→ What needs to be done:
Render every line of the listing below as a JSON list of strings, one string per line, and leave out the blank lines.

→ Material shown:

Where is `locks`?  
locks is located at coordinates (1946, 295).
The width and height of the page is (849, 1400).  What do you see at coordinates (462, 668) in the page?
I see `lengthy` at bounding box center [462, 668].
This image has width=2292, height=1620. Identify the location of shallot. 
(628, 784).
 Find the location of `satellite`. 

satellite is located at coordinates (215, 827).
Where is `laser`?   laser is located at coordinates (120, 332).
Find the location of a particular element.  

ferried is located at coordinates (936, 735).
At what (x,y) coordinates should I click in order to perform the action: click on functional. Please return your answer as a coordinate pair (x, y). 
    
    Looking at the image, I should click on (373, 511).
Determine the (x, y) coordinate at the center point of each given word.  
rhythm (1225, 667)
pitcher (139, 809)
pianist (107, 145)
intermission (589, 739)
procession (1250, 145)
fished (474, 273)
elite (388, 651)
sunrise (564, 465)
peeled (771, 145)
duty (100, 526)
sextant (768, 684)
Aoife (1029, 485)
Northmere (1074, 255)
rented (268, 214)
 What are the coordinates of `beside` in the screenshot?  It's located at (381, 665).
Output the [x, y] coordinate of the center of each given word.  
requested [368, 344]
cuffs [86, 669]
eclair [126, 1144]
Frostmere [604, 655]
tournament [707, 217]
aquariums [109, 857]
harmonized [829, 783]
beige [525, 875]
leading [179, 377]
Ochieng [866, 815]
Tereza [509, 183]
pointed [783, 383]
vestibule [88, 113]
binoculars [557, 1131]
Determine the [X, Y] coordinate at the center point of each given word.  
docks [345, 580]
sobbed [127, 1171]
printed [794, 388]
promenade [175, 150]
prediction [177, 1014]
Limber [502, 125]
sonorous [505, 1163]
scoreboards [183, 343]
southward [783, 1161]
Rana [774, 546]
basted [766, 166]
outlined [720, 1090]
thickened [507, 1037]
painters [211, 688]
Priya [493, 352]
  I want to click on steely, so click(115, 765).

→ Result:
[
  "Where is `locks`?  ",
  "locks is located at coordinates (1946, 295).",
  "The width and height of the page is (849, 1400).  What do you see at coordinates (462, 668) in the page?",
  "I see `lengthy` at bounding box center [462, 668].",
  "This image has width=2292, height=1620. Identify the location of shallot. ",
  "(628, 784).",
  " Find the location of `satellite`. ",
  "satellite is located at coordinates (215, 827).",
  "Where is `laser`?   laser is located at coordinates (120, 332).",
  "Find the location of a particular element.  ",
  "ferried is located at coordinates (936, 735).",
  "At what (x,y) coordinates should I click in order to perform the action: click on functional. Please return your answer as a coordinate pair (x, y). ",
  "    Looking at the image, I should click on (373, 511).",
  "Determine the (x, y) coordinate at the center point of each given word.  ",
  "rhythm (1225, 667)",
  "pitcher (139, 809)",
  "pianist (107, 145)",
  "intermission (589, 739)",
  "procession (1250, 145)",
  "fished (474, 273)",
  "elite (388, 651)",
  "sunrise (564, 465)",
  "peeled (771, 145)",
  "duty (100, 526)",
  "sextant (768, 684)",
  "Aoife (1029, 485)",
  "Northmere (1074, 255)",
  "rented (268, 214)",
  " What are the coordinates of `beside` in the screenshot?  It's located at (381, 665).",
  "Output the [x, y] coordinate of the center of each given word.  ",
  "requested [368, 344]",
  "cuffs [86, 669]",
  "eclair [126, 1144]",
  "Frostmere [604, 655]",
  "tournament [707, 217]",
  "aquariums [109, 857]",
  "harmonized [829, 783]",
  "beige [525, 875]",
  "leading [179, 377]",
  "Ochieng [866, 815]",
  "Tereza [509, 183]",
  "pointed [783, 383]",
  "vestibule [88, 113]",
  "binoculars [557, 1131]",
  "Determine the [X, Y] coordinate at the center point of each given word.  ",
  "docks [345, 580]",
  "sobbed [127, 1171]",
  "printed [794, 388]",
  "promenade [175, 150]",
  "prediction [177, 1014]",
  "Limber [502, 125]",
  "sonorous [505, 1163]",
  "scoreboards [183, 343]",
  "southward [783, 1161]",
  "Rana [774, 546]",
  "basted [766, 166]",
  "outlined [720, 1090]",
  "thickened [507, 1037]",
  "painters [211, 688]",
  "Priya [493, 352]",
  "  I want to click on steely, so click(115, 765)."
]